### Before-and-after object listings
+++
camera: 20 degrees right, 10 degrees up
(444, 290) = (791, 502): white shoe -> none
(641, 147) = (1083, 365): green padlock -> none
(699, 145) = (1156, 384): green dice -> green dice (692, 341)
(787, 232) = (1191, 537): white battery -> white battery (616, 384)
+++
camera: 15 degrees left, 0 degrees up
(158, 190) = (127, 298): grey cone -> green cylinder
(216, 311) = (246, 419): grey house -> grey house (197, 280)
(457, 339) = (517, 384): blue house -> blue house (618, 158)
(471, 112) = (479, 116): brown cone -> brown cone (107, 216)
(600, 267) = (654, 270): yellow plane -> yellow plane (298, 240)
+++
### About this exercise
The answer must be every line of the records that holds the string "green".

### Your solution
(641, 147) = (1083, 365): green padlock -> none
(699, 145) = (1156, 384): green dice -> green dice (692, 341)
(158, 190) = (127, 298): grey cone -> green cylinder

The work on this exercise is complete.